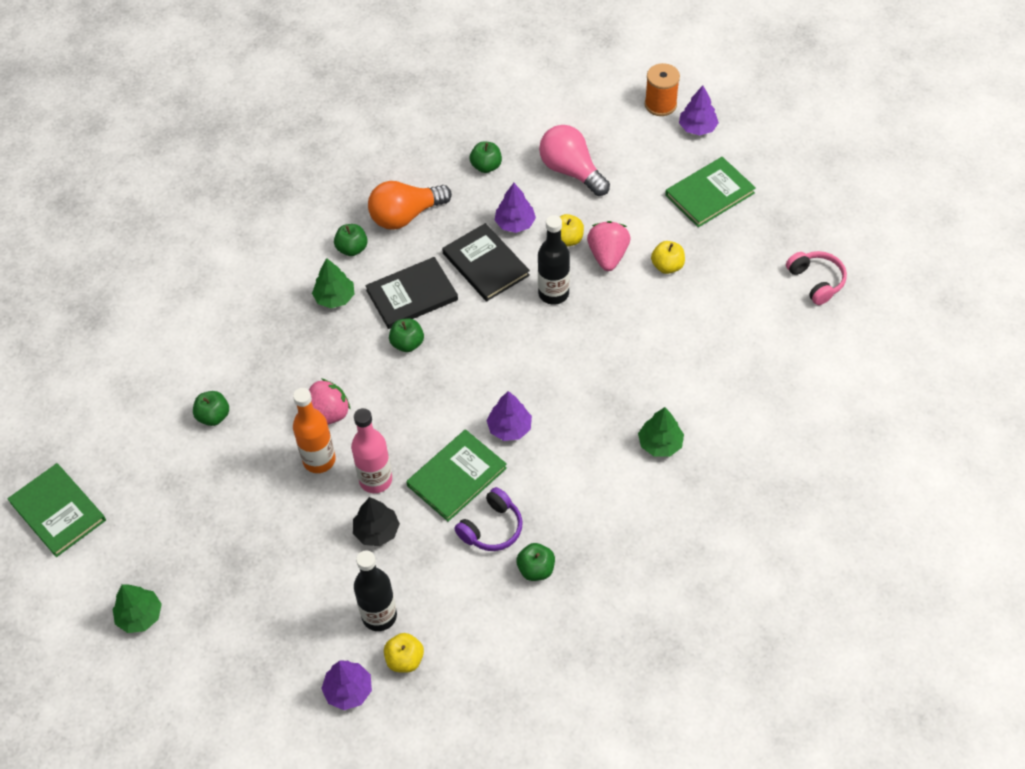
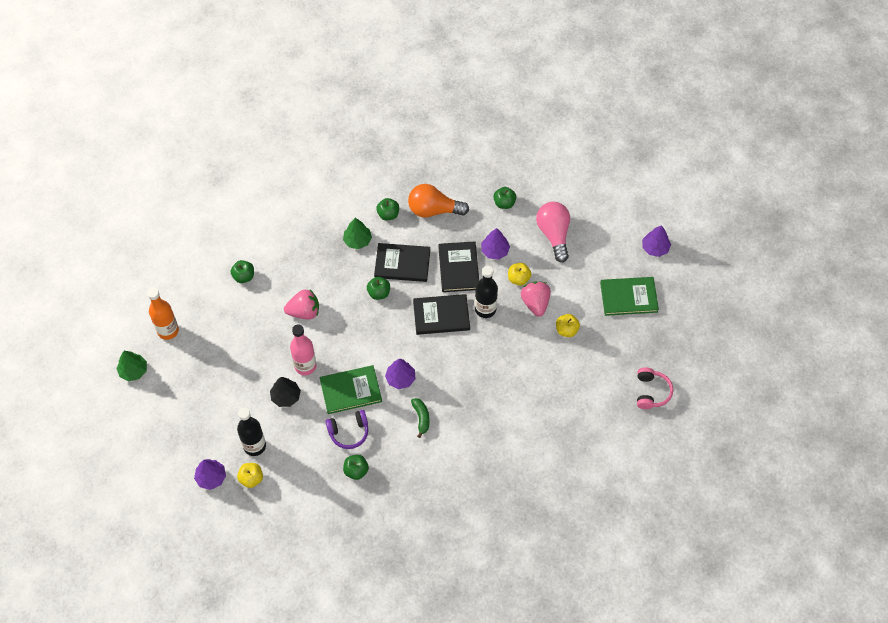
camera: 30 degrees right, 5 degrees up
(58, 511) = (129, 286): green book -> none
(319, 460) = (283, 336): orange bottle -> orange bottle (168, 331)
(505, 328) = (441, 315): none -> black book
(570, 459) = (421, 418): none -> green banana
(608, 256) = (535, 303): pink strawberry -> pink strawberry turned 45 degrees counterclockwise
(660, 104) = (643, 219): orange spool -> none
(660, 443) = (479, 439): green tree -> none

* * *

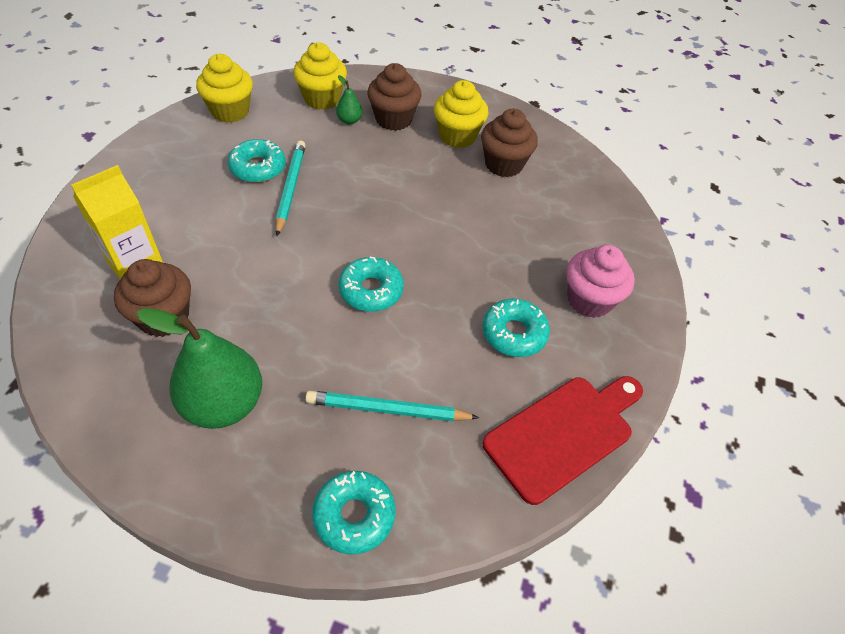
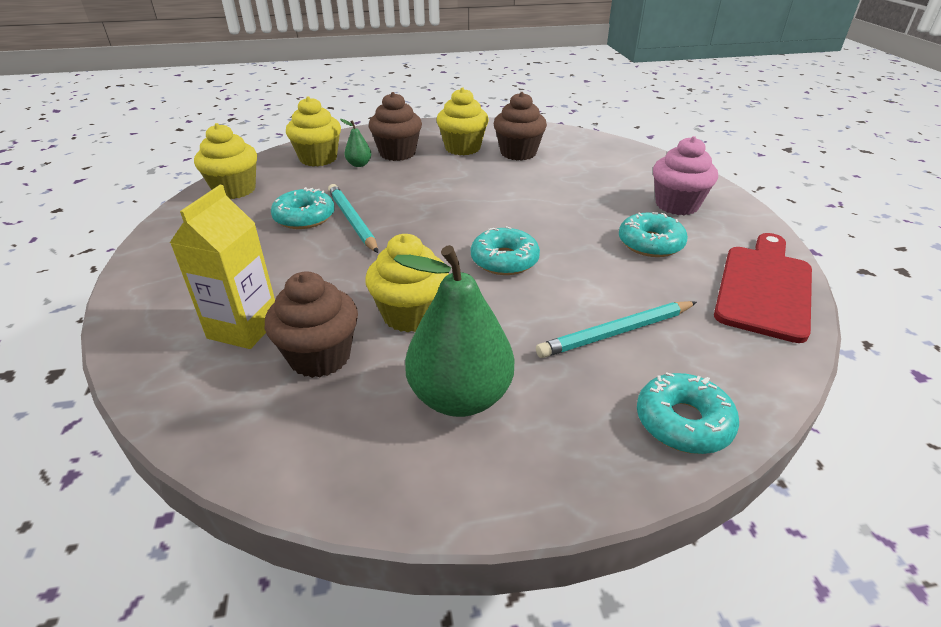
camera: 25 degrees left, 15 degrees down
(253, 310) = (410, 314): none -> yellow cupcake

---

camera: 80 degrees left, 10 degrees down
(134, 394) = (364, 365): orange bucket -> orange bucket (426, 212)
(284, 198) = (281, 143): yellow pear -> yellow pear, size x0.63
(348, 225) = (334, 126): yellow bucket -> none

# YOUR GOAL
In the entries above, one line contains "(134, 394) = (364, 365): orange" and another contains "(348, 225) = (334, 126): yellow". Reproduce exactly those two lines and the lines between them, nothing else.

# FINAL ANSWER
(134, 394) = (364, 365): orange bucket -> orange bucket (426, 212)
(284, 198) = (281, 143): yellow pear -> yellow pear, size x0.63
(348, 225) = (334, 126): yellow bucket -> none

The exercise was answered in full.